Revision tracking records
+++++

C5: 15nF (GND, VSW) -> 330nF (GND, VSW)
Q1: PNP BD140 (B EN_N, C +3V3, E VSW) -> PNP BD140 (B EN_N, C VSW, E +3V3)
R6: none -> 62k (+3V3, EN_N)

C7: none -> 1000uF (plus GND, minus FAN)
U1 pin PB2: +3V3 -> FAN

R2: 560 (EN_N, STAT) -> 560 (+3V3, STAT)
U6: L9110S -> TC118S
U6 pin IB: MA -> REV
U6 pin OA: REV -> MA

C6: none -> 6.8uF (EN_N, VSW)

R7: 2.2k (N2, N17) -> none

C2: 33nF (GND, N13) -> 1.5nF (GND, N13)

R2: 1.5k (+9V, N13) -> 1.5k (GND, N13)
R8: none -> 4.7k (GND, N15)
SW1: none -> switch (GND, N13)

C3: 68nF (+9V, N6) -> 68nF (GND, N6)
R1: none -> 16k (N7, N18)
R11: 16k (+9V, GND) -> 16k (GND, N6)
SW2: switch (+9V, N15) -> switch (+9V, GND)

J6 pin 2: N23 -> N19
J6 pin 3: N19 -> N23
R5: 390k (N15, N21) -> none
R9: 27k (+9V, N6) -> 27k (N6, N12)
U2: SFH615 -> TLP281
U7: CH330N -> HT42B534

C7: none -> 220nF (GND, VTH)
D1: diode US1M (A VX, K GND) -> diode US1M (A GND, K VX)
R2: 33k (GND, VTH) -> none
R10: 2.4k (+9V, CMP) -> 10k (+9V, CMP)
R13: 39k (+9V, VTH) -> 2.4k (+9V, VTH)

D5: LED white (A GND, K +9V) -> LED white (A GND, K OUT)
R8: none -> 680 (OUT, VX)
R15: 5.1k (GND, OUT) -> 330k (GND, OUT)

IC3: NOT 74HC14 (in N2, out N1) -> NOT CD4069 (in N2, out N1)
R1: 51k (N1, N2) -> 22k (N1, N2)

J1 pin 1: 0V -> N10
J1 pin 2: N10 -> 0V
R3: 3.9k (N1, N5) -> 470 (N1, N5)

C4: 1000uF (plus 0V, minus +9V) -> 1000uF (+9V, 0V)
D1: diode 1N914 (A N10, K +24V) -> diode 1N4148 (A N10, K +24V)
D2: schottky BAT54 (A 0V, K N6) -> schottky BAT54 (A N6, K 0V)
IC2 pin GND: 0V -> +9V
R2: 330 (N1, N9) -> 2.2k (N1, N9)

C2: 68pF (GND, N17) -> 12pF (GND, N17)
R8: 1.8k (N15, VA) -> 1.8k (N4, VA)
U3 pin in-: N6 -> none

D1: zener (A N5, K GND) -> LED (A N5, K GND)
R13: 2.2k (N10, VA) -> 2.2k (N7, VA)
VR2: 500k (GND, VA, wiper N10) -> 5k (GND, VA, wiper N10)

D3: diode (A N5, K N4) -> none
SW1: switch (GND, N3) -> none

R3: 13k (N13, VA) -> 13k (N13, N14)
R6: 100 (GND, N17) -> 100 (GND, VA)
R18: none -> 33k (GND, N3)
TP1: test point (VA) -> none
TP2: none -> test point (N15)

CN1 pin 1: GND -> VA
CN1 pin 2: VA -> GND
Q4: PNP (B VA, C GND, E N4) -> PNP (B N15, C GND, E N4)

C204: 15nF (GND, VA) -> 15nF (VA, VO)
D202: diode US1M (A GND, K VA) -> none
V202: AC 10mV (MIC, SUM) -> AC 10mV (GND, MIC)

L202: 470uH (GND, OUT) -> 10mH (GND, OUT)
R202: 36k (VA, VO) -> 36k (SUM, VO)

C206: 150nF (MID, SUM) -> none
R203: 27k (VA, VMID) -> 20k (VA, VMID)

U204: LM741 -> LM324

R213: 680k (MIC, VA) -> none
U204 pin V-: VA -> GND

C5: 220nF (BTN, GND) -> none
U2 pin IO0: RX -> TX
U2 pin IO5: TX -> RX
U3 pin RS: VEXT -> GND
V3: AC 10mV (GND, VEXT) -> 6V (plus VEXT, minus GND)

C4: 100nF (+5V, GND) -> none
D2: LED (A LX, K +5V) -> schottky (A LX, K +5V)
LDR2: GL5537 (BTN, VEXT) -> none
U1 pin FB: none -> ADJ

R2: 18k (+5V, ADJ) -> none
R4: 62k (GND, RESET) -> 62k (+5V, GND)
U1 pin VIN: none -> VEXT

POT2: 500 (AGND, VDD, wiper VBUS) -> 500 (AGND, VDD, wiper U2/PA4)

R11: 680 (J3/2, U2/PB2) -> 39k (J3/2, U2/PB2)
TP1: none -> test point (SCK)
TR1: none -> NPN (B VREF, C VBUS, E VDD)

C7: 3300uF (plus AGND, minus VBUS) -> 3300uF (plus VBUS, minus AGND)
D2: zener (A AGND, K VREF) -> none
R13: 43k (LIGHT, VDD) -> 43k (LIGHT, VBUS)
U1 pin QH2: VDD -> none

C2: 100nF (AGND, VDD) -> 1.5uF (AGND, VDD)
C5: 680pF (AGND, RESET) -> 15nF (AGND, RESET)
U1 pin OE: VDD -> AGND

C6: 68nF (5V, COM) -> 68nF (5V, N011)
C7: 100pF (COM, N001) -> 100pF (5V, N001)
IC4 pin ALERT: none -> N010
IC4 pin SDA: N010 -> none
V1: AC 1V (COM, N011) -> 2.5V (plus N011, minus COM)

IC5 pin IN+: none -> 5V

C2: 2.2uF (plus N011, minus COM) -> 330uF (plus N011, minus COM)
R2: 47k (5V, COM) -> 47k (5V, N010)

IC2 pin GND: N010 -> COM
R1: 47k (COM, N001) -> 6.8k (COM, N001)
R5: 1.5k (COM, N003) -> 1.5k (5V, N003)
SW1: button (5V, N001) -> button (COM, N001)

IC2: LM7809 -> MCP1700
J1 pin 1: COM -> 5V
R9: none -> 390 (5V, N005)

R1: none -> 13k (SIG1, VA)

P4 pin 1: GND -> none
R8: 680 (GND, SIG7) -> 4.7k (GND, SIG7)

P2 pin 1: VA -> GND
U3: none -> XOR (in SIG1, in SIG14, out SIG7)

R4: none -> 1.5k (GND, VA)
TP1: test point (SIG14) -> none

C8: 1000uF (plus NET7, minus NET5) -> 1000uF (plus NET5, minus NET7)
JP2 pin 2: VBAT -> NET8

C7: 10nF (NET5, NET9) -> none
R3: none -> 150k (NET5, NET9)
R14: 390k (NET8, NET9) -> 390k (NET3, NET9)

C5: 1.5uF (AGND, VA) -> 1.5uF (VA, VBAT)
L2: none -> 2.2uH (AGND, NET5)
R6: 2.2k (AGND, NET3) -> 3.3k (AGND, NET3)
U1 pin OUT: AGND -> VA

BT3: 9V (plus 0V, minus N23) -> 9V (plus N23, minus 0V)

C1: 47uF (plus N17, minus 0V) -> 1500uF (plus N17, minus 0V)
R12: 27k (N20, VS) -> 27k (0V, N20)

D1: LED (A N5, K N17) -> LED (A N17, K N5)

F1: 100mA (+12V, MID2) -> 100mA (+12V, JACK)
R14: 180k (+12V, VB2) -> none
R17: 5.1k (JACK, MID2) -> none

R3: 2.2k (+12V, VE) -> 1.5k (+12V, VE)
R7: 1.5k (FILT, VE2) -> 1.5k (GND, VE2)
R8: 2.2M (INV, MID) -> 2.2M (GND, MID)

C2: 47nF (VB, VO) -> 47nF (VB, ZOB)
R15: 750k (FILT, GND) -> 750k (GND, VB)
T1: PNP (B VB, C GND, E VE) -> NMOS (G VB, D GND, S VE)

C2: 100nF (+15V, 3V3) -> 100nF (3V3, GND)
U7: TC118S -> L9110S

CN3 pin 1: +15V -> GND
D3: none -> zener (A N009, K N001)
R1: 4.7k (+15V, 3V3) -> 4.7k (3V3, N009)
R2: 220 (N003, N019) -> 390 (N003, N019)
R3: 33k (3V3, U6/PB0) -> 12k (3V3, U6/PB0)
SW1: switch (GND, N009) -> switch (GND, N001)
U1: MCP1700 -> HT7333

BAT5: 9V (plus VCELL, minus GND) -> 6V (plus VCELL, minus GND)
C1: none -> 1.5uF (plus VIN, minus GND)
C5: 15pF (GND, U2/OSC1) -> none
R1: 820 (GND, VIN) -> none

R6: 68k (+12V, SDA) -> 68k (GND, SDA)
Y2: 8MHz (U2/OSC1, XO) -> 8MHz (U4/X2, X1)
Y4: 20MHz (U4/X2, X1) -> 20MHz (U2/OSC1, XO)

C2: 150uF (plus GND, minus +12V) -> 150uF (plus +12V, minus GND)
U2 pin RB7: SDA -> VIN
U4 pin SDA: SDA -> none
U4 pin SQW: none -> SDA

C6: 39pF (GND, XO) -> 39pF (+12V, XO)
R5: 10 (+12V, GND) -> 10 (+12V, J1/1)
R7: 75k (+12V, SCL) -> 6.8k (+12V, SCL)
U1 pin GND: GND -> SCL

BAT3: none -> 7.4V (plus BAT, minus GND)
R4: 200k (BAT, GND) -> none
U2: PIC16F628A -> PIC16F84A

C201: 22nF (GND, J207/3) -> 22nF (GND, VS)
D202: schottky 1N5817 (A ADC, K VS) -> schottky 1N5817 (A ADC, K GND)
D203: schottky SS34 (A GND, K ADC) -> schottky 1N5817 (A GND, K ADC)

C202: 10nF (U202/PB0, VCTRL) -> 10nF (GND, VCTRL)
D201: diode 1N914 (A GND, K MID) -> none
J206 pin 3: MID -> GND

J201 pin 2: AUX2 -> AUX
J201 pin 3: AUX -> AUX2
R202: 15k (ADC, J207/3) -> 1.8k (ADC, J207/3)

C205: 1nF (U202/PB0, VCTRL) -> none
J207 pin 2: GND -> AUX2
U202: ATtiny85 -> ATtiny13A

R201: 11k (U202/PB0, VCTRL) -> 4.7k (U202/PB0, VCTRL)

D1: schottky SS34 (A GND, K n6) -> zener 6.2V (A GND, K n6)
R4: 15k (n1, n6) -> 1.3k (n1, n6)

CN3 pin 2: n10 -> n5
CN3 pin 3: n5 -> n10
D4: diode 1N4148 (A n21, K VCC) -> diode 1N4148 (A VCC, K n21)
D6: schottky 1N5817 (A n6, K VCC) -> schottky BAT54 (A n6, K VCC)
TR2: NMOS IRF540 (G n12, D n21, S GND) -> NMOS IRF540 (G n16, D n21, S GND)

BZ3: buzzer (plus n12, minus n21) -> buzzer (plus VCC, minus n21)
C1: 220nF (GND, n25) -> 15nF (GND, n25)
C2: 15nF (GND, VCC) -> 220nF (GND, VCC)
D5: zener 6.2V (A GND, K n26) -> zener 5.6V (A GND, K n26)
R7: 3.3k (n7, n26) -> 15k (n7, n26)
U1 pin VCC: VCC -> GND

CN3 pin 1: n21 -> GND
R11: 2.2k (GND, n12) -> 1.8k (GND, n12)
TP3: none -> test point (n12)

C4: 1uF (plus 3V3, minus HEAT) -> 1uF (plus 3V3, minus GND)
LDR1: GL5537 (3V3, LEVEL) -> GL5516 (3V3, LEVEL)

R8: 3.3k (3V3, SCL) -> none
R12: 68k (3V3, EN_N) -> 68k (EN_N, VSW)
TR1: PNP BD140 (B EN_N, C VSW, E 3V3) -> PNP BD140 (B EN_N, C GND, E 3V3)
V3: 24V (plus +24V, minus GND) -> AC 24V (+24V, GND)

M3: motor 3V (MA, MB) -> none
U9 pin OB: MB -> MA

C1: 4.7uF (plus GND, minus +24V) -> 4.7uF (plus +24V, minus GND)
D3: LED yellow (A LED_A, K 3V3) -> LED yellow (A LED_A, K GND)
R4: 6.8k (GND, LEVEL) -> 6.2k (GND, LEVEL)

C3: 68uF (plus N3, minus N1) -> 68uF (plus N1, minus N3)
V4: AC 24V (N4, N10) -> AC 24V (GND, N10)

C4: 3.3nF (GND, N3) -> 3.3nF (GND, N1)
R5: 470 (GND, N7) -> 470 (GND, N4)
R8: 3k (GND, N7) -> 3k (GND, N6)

+++++

**EXERCISE AIM:** Write out exactly the lines above between the line with "U2 pin IO0: RX -> TX" and the line with "TP1: none -> test point (SCK)", inclusive, and nothing beyond them.

**RESPONSE TO THE TASK:**
U2 pin IO0: RX -> TX
U2 pin IO5: TX -> RX
U3 pin RS: VEXT -> GND
V3: AC 10mV (GND, VEXT) -> 6V (plus VEXT, minus GND)

C4: 100nF (+5V, GND) -> none
D2: LED (A LX, K +5V) -> schottky (A LX, K +5V)
LDR2: GL5537 (BTN, VEXT) -> none
U1 pin FB: none -> ADJ

R2: 18k (+5V, ADJ) -> none
R4: 62k (GND, RESET) -> 62k (+5V, GND)
U1 pin VIN: none -> VEXT

POT2: 500 (AGND, VDD, wiper VBUS) -> 500 (AGND, VDD, wiper U2/PA4)

R11: 680 (J3/2, U2/PB2) -> 39k (J3/2, U2/PB2)
TP1: none -> test point (SCK)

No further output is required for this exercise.